Exercise instructions:
Retype the line where "(811, 159) = (539, 154): pink" appears and each line that follows it down to the last line of the records below. Leave the pictures out.

-=-=-

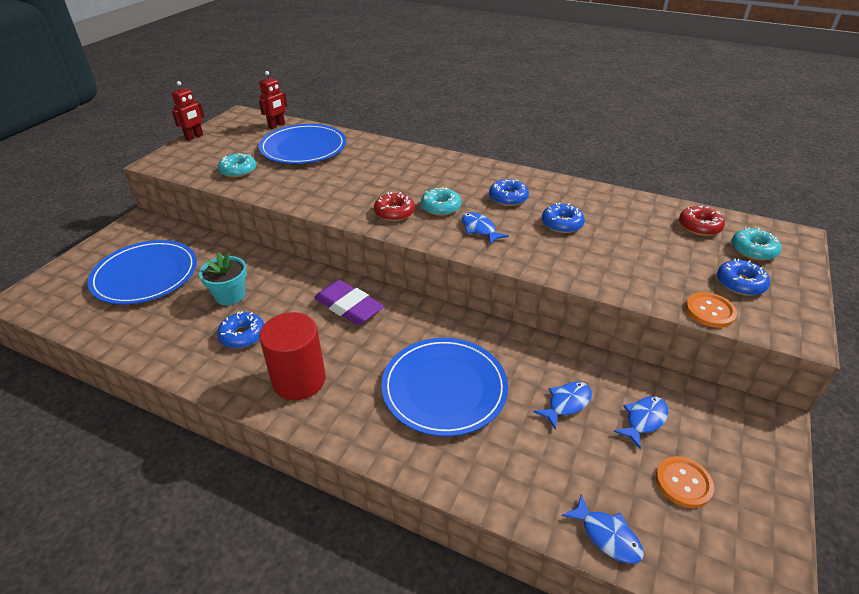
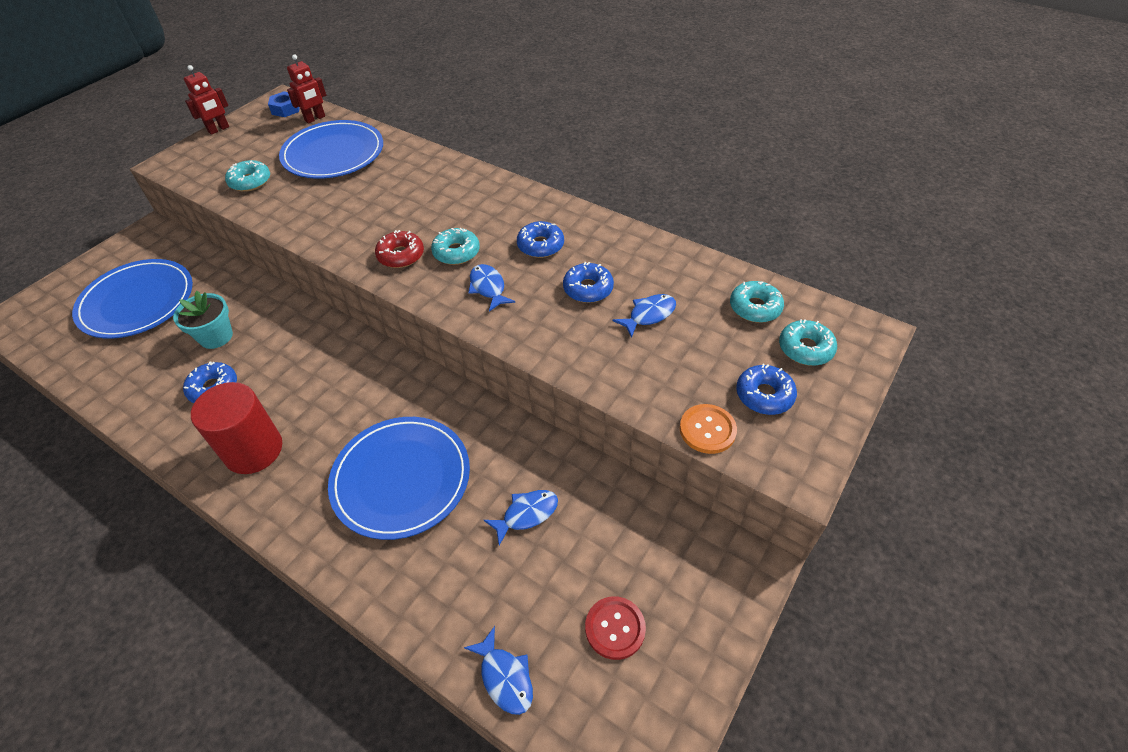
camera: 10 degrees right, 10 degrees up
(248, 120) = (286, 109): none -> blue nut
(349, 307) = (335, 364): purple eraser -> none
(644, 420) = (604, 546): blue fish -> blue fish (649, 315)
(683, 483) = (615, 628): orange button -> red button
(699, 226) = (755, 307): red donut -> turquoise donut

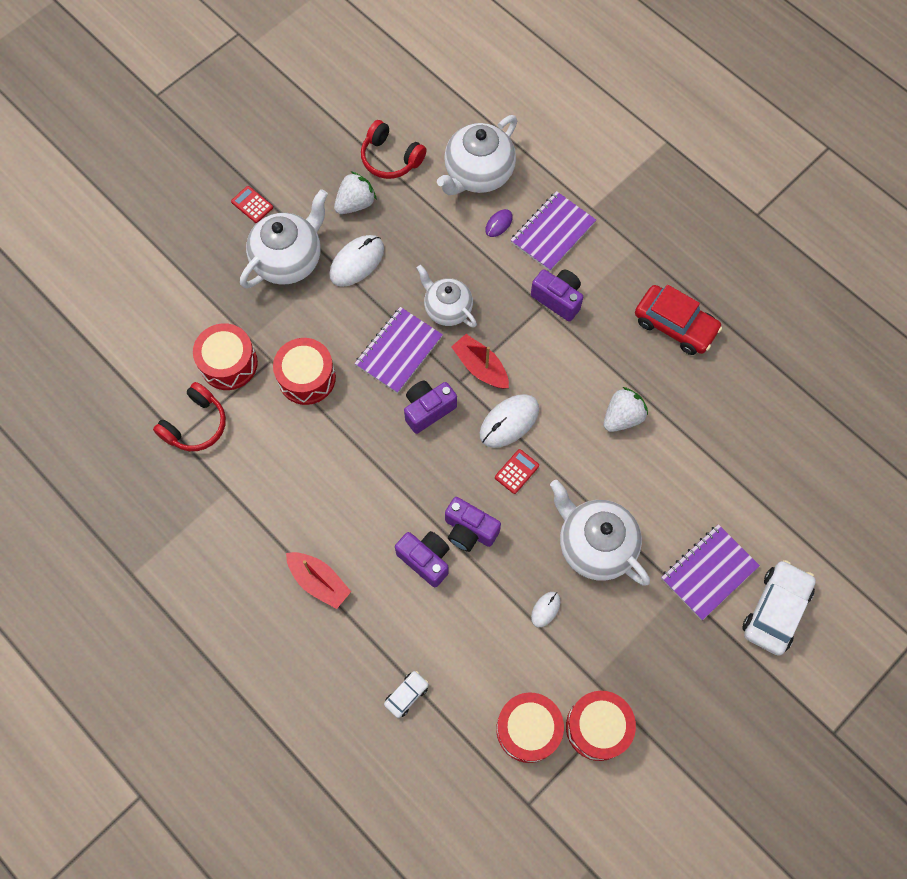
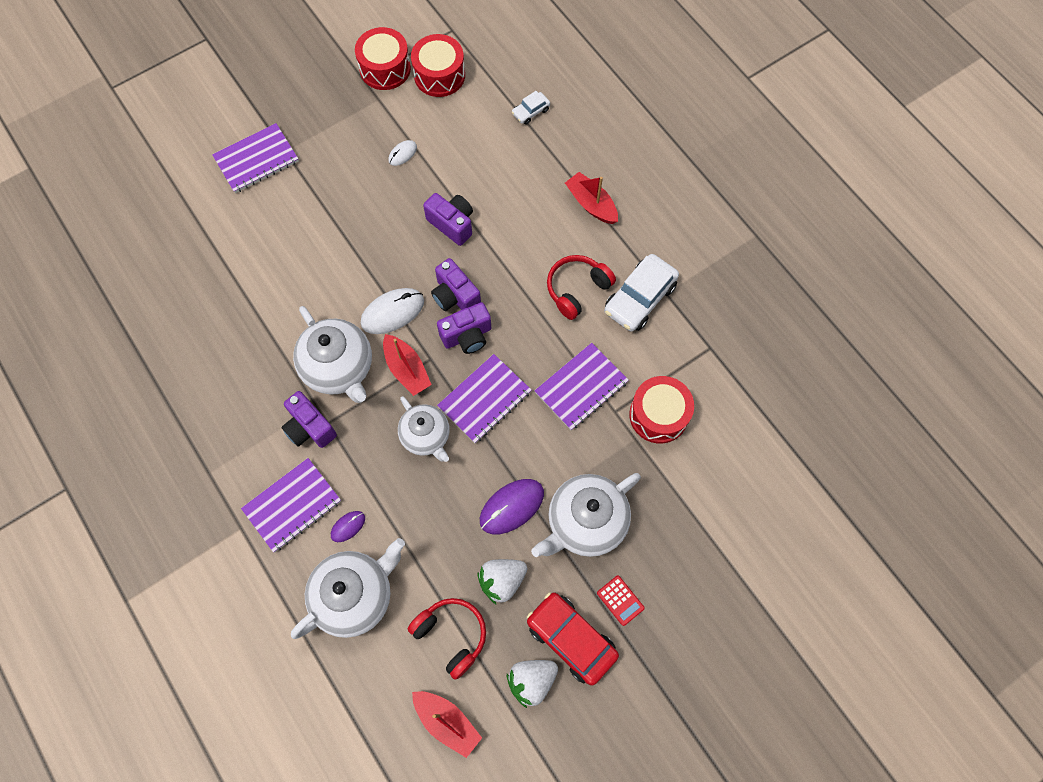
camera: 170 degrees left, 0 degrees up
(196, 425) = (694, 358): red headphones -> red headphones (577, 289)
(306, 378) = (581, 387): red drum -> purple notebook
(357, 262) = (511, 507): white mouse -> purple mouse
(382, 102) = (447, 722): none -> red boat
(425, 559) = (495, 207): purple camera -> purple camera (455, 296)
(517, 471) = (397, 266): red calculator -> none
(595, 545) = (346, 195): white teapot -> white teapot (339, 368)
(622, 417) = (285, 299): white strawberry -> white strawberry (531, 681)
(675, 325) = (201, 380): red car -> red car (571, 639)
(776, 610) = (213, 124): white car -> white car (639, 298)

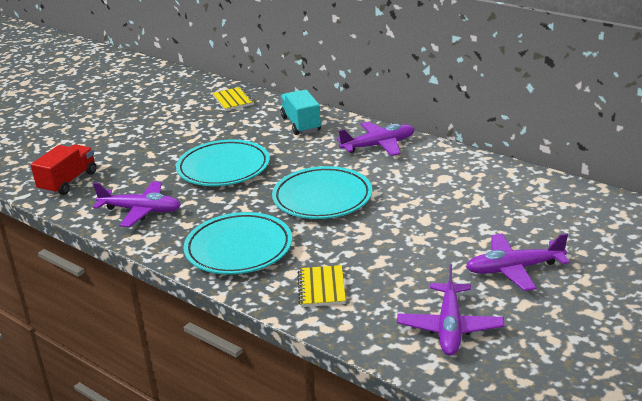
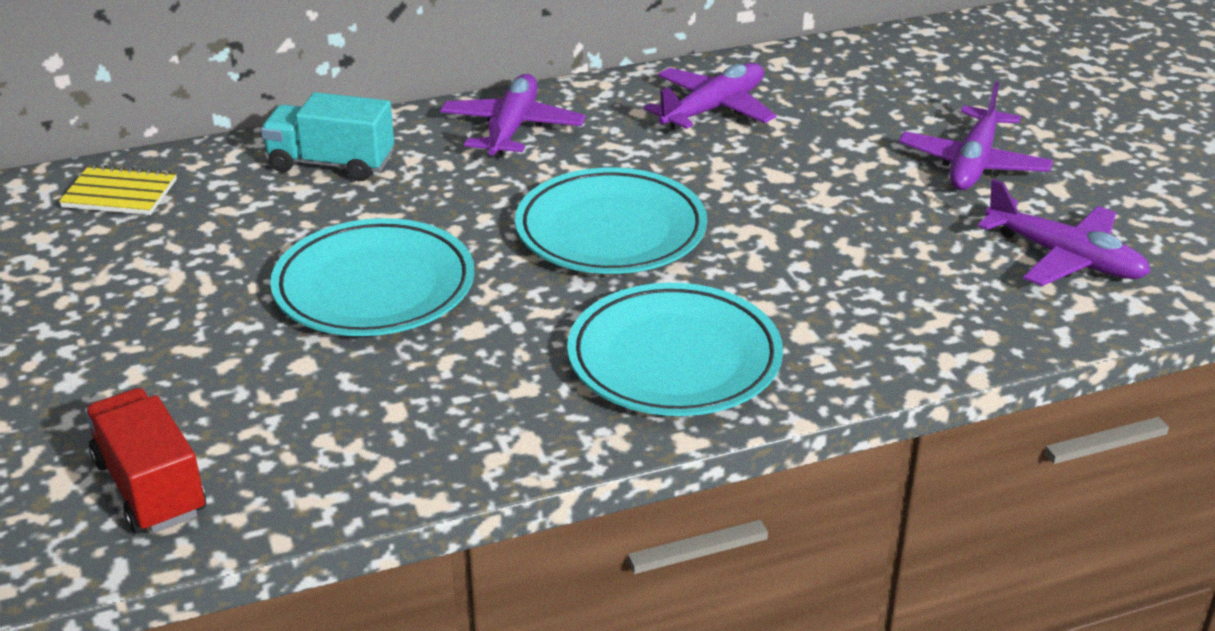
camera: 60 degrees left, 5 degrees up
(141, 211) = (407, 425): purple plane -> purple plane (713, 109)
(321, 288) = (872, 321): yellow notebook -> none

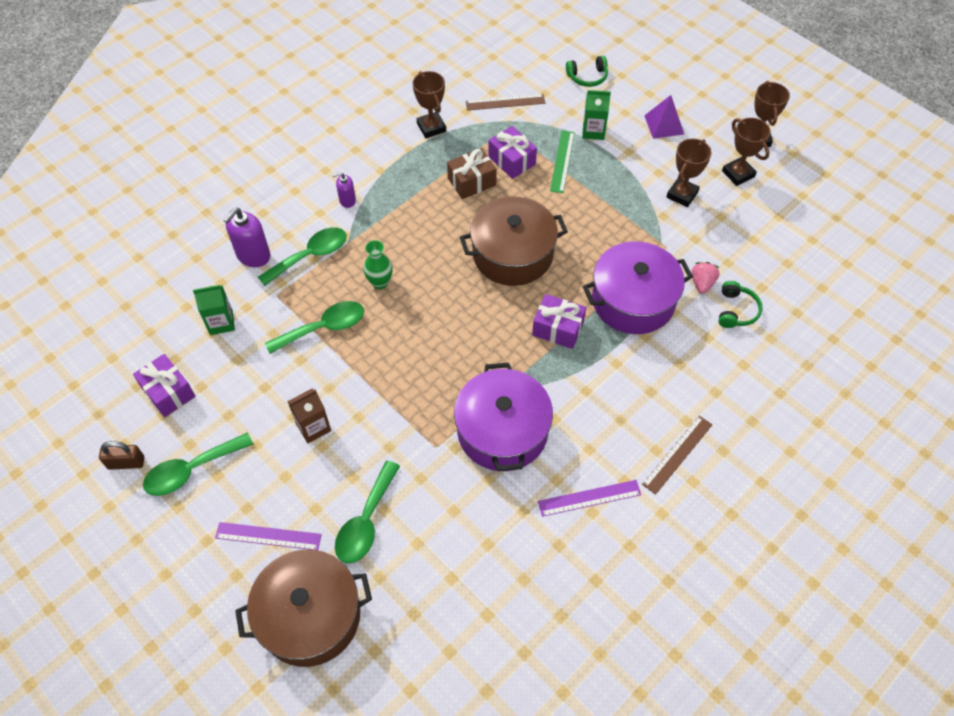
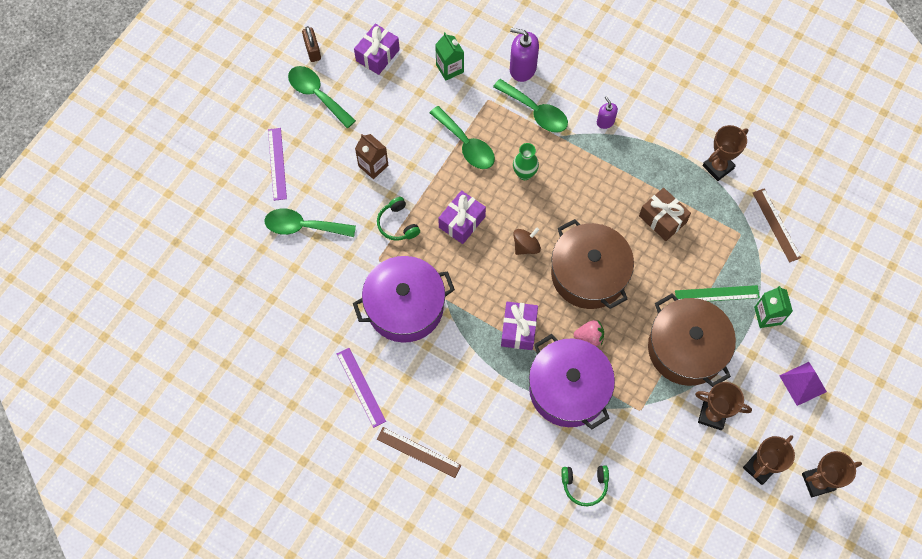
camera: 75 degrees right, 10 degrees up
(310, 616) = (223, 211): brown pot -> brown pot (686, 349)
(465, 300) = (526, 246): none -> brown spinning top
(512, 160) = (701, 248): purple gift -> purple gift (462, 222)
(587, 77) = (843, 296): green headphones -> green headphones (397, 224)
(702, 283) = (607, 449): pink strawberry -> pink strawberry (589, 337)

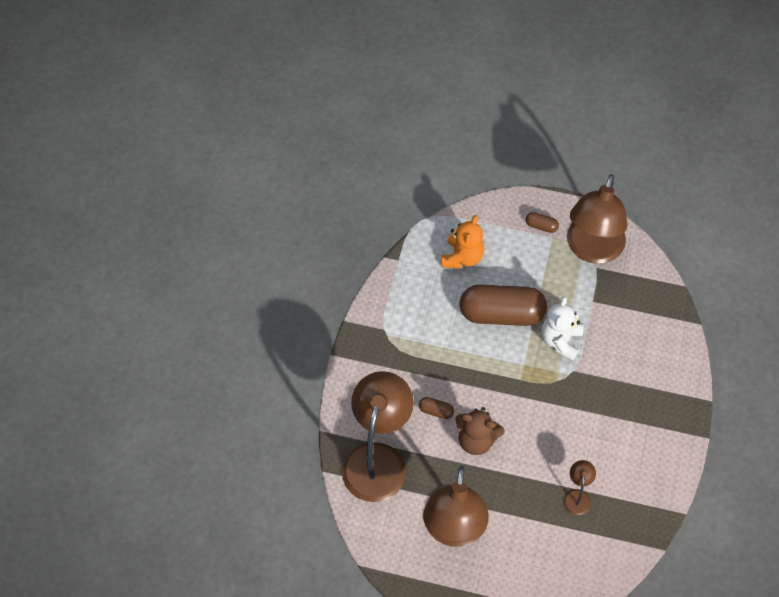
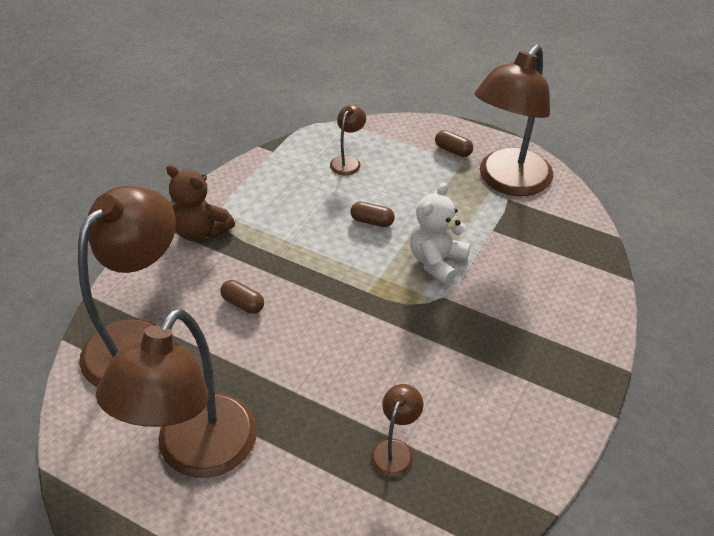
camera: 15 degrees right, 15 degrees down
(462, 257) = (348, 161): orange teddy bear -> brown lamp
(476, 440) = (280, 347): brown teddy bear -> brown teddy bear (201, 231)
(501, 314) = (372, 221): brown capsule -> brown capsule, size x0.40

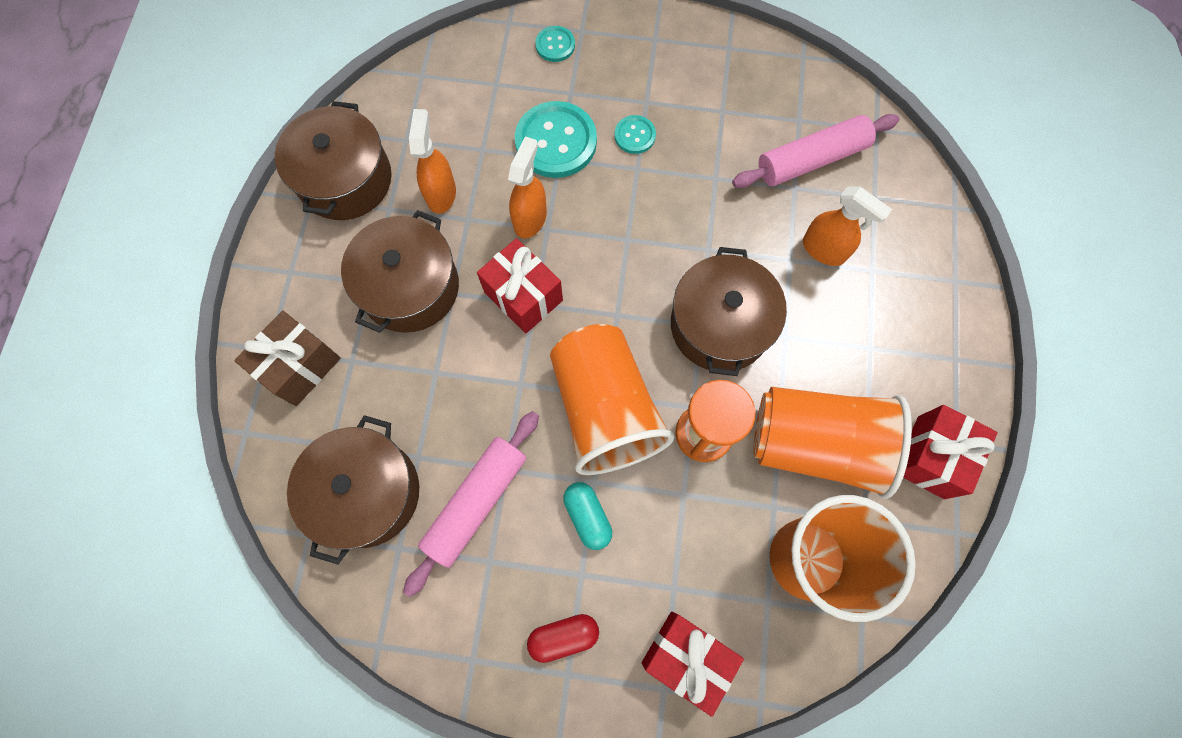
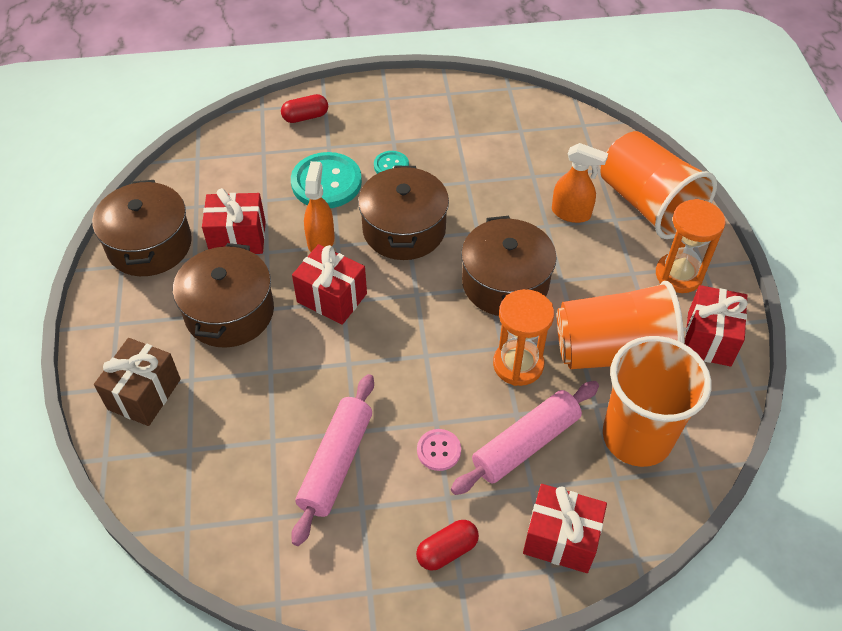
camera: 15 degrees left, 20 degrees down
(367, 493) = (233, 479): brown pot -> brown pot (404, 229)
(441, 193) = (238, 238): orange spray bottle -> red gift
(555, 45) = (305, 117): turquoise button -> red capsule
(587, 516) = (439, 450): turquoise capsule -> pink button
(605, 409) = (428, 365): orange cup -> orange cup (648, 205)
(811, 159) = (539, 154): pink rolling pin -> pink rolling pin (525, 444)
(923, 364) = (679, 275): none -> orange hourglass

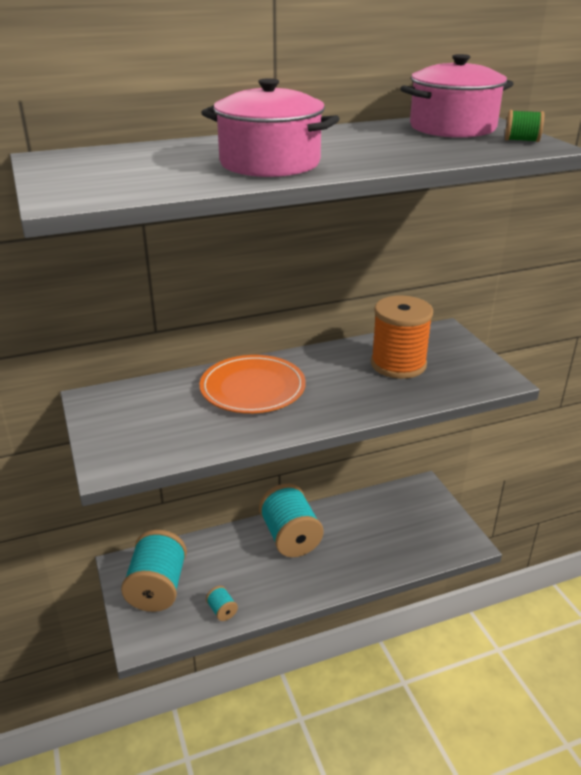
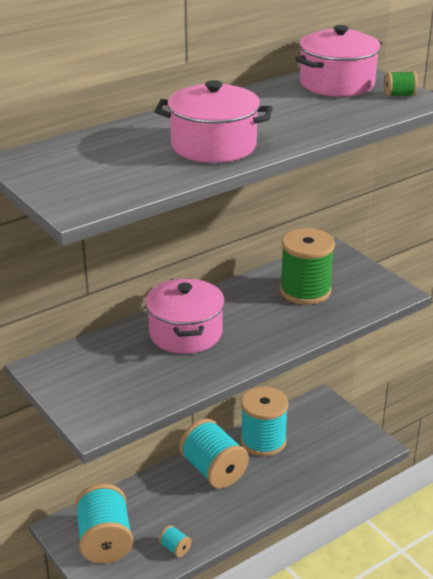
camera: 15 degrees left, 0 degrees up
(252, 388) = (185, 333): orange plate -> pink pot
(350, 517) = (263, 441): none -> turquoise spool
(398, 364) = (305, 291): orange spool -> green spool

-=-=-

Solution for this task:
(811, 159) = (539, 154): pink rolling pin -> pink rolling pin (525, 444)
(923, 364) = (679, 275): none -> orange hourglass

camera: 15 degrees left, 0 degrees up
(252, 388) = (185, 333): orange plate -> pink pot
(350, 517) = (263, 441): none -> turquoise spool
(398, 364) = (305, 291): orange spool -> green spool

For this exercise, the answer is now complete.